--- DATA IN THIS EXERCISE ---
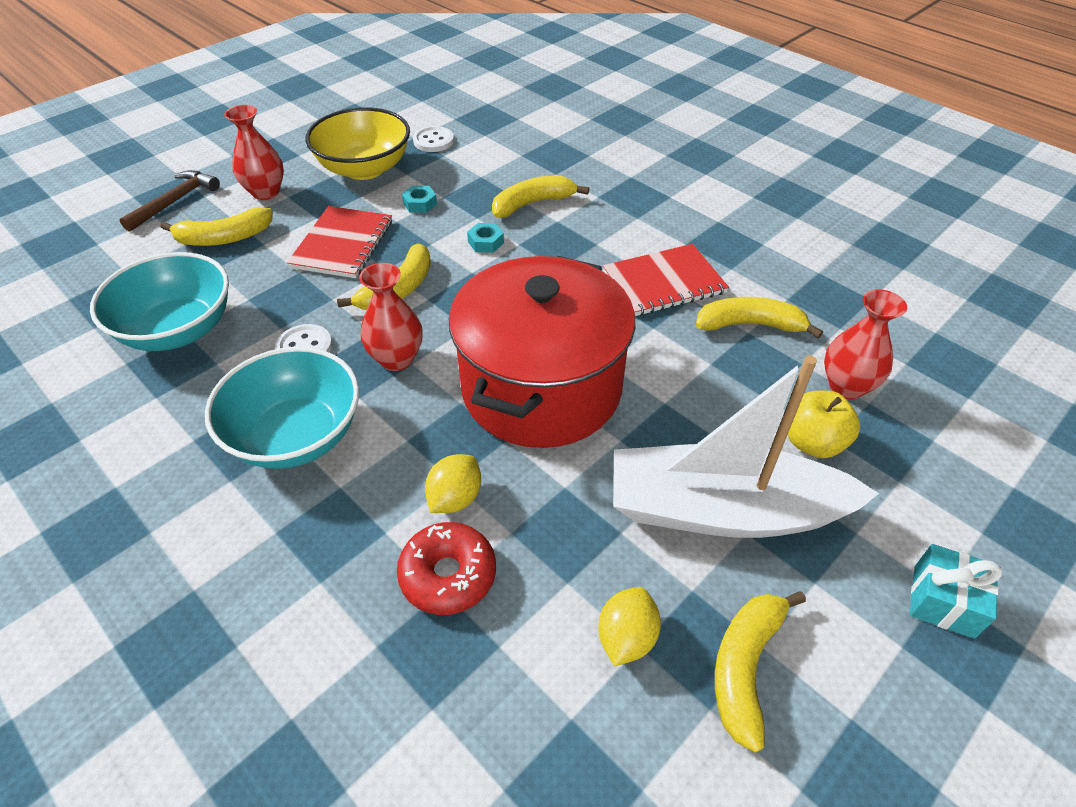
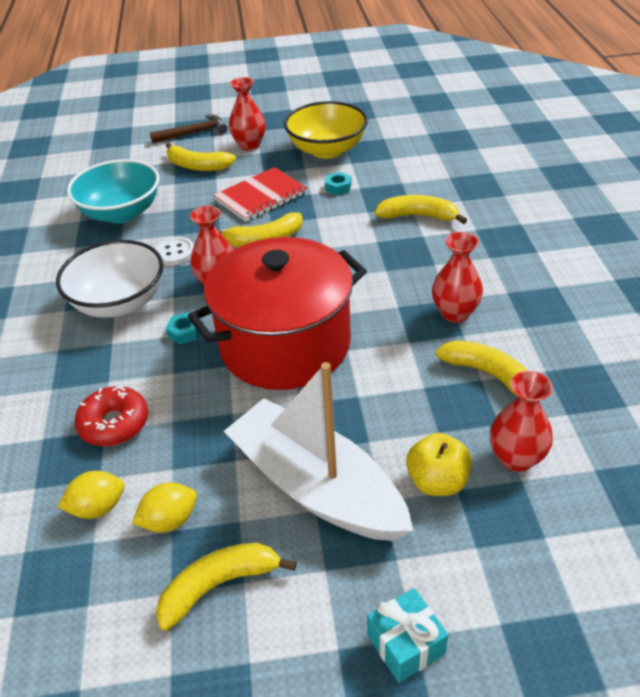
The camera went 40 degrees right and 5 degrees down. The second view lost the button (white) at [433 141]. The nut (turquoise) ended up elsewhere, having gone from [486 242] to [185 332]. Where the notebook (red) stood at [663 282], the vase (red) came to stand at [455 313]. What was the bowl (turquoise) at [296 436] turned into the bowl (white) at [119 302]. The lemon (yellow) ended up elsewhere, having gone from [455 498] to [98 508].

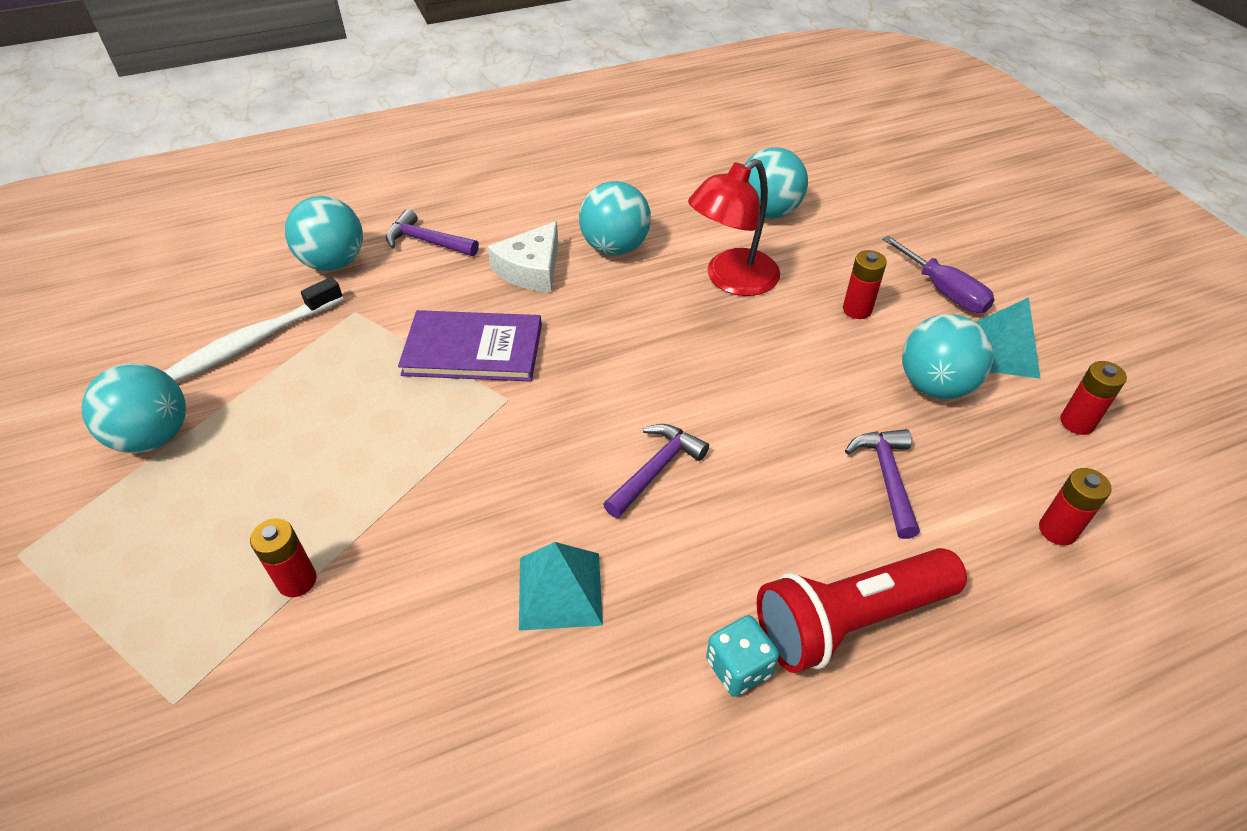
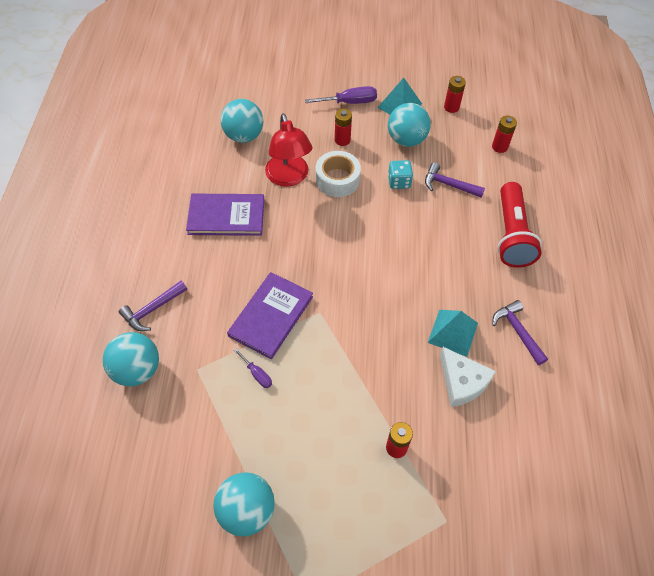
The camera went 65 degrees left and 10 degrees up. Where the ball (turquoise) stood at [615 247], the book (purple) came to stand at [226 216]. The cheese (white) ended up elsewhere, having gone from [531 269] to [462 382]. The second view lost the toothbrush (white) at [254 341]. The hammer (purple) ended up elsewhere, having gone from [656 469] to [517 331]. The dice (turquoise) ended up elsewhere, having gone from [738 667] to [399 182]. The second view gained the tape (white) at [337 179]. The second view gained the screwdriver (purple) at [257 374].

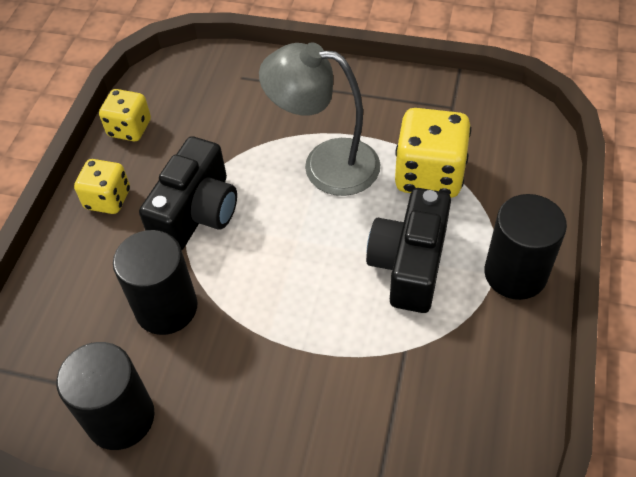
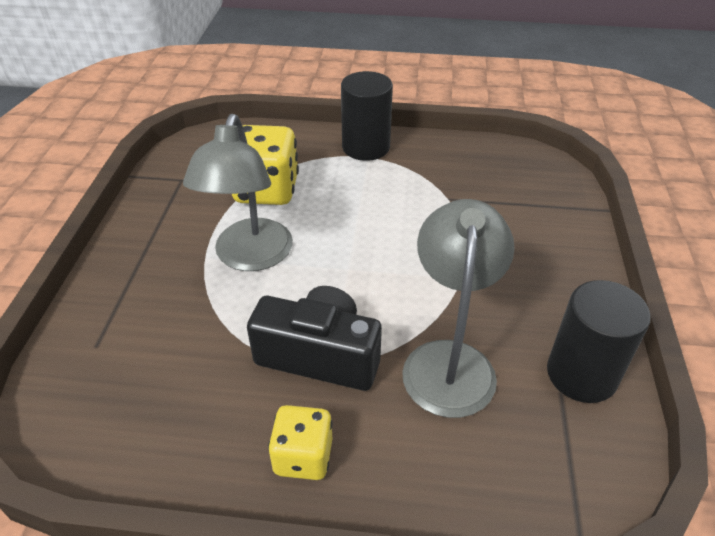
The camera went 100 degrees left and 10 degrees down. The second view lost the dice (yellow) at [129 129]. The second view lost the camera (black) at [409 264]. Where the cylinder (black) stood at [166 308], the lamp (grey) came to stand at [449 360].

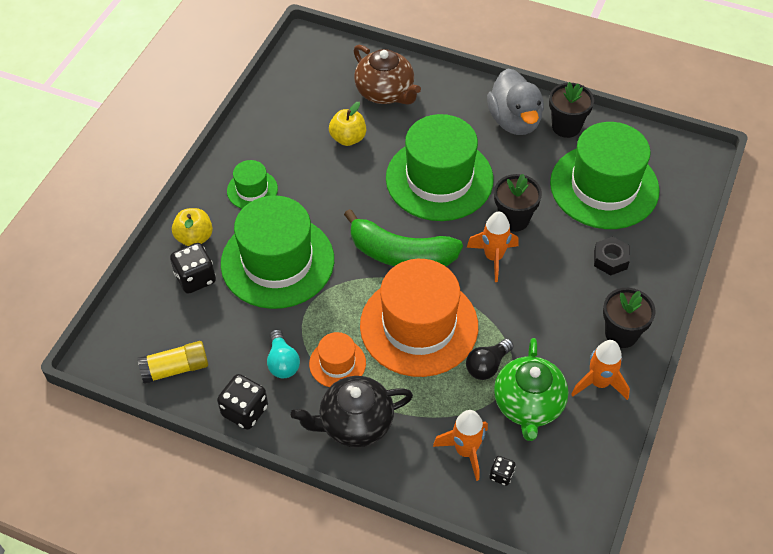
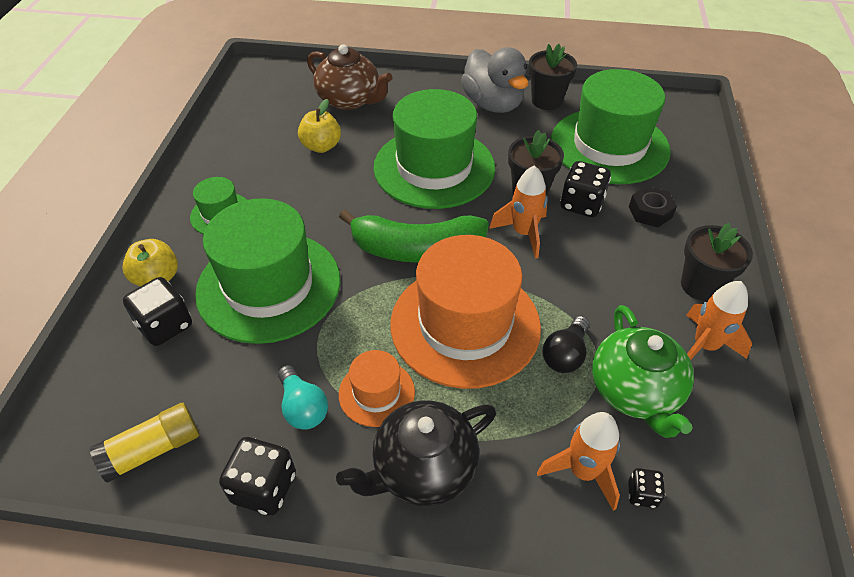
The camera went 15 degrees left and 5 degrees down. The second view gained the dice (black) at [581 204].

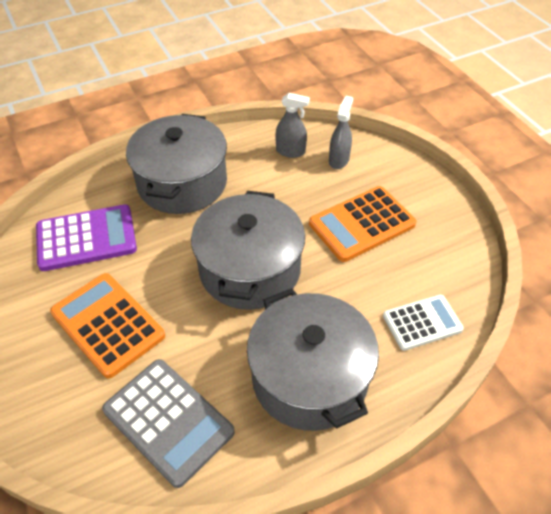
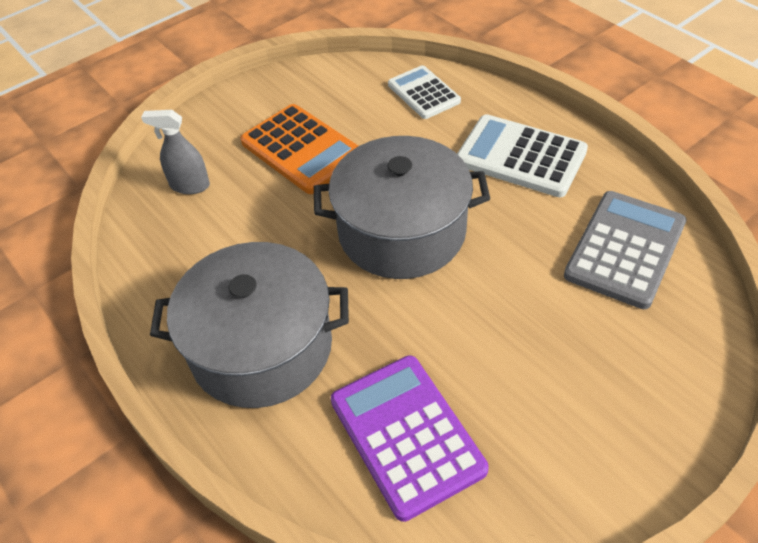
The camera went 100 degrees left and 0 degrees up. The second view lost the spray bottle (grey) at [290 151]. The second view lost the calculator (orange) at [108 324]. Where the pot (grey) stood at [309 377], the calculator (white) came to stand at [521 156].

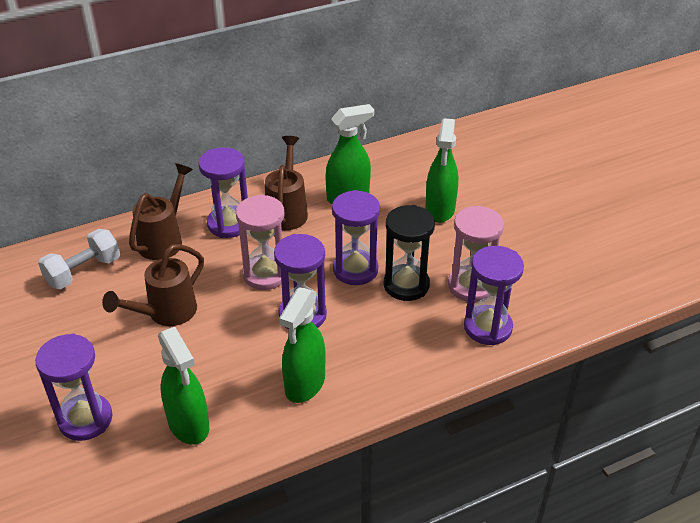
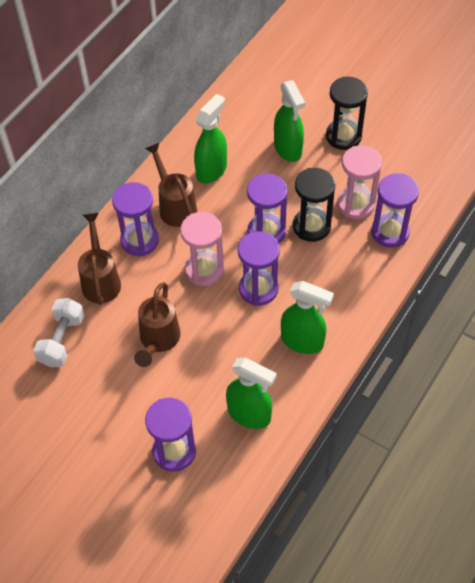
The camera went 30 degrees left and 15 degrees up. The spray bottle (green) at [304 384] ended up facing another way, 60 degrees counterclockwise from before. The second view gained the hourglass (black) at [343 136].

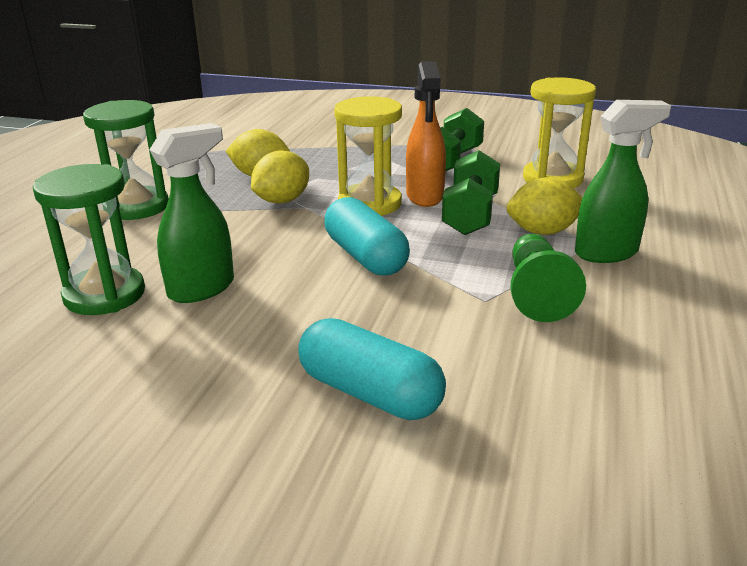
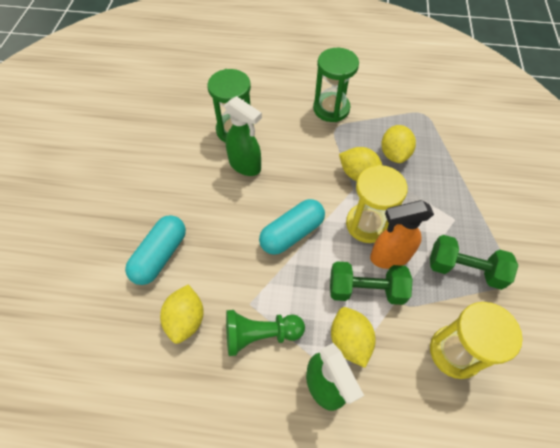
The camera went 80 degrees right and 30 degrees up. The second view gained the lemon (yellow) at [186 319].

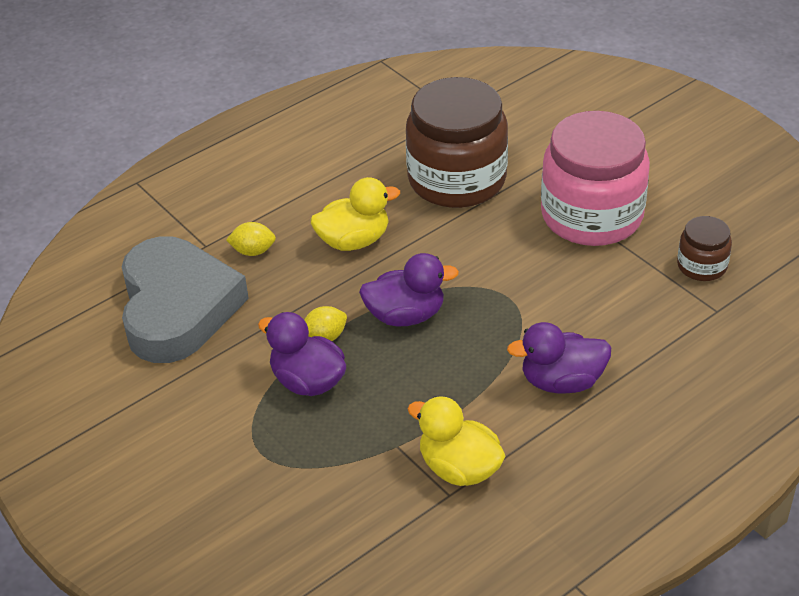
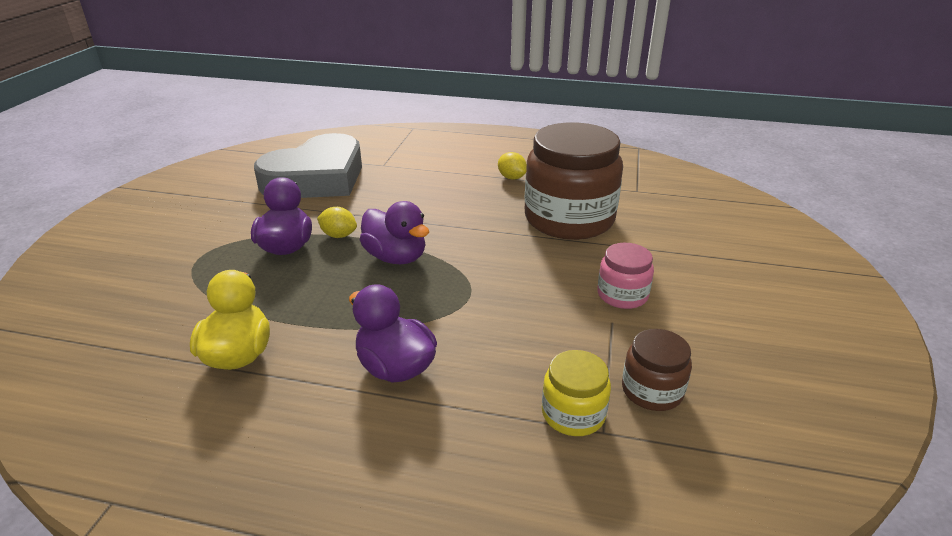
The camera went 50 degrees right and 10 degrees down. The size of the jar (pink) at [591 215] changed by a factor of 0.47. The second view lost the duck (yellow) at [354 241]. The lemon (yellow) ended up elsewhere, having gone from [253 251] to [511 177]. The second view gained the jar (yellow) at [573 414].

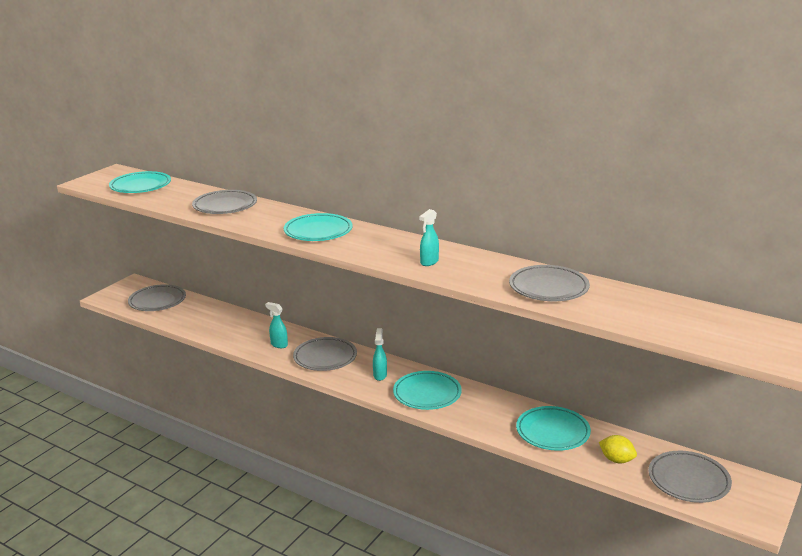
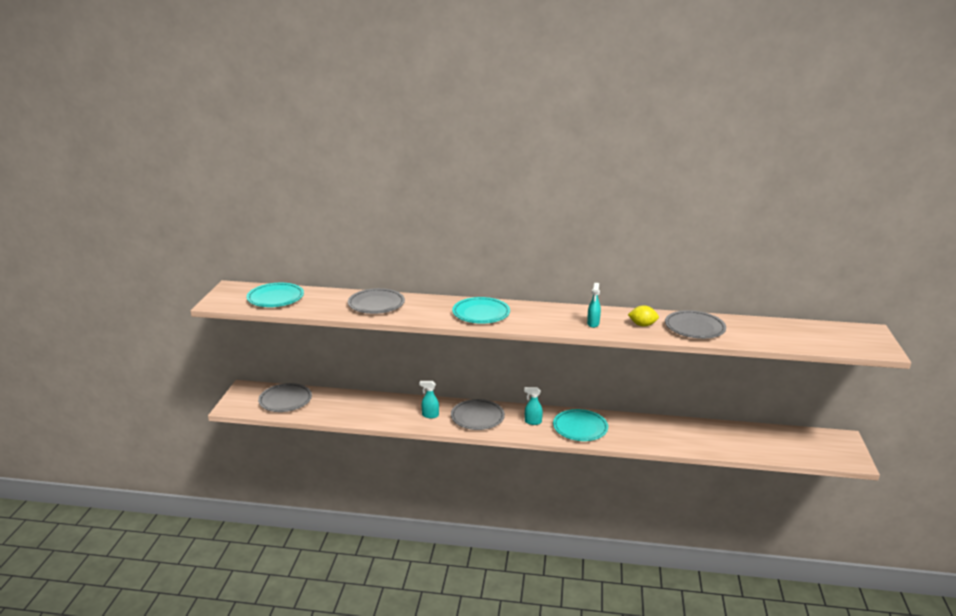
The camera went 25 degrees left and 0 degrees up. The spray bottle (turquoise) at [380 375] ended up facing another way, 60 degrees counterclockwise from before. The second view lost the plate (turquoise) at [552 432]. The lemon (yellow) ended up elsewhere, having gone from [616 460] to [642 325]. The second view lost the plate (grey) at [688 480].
---
# WORK TO BE COMPLETED
All of the entries above are to be restated word for word, minus the images.

# THE ANSWER
The camera went 40 degrees right and 5 degrees down. The second view lost the button (white) at [433 141]. The nut (turquoise) ended up elsewhere, having gone from [486 242] to [185 332]. Where the notebook (red) stood at [663 282], the vase (red) came to stand at [455 313]. What was the bowl (turquoise) at [296 436] turned into the bowl (white) at [119 302]. The lemon (yellow) ended up elsewhere, having gone from [455 498] to [98 508].

The camera went 65 degrees left and 10 degrees up. Where the ball (turquoise) stood at [615 247], the book (purple) came to stand at [226 216]. The cheese (white) ended up elsewhere, having gone from [531 269] to [462 382]. The second view lost the toothbrush (white) at [254 341]. The hammer (purple) ended up elsewhere, having gone from [656 469] to [517 331]. The dice (turquoise) ended up elsewhere, having gone from [738 667] to [399 182]. The second view gained the tape (white) at [337 179]. The second view gained the screwdriver (purple) at [257 374].

The camera went 100 degrees left and 10 degrees down. The second view lost the dice (yellow) at [129 129]. The second view lost the camera (black) at [409 264]. Where the cylinder (black) stood at [166 308], the lamp (grey) came to stand at [449 360].

The camera went 15 degrees left and 5 degrees down. The second view gained the dice (black) at [581 204].

The camera went 100 degrees left and 0 degrees up. The second view lost the spray bottle (grey) at [290 151]. The second view lost the calculator (orange) at [108 324]. Where the pot (grey) stood at [309 377], the calculator (white) came to stand at [521 156].

The camera went 30 degrees left and 15 degrees up. The spray bottle (green) at [304 384] ended up facing another way, 60 degrees counterclockwise from before. The second view gained the hourglass (black) at [343 136].

The camera went 80 degrees right and 30 degrees up. The second view gained the lemon (yellow) at [186 319].

The camera went 50 degrees right and 10 degrees down. The size of the jar (pink) at [591 215] changed by a factor of 0.47. The second view lost the duck (yellow) at [354 241]. The lemon (yellow) ended up elsewhere, having gone from [253 251] to [511 177]. The second view gained the jar (yellow) at [573 414].

The camera went 25 degrees left and 0 degrees up. The spray bottle (turquoise) at [380 375] ended up facing another way, 60 degrees counterclockwise from before. The second view lost the plate (turquoise) at [552 432]. The lemon (yellow) ended up elsewhere, having gone from [616 460] to [642 325]. The second view lost the plate (grey) at [688 480].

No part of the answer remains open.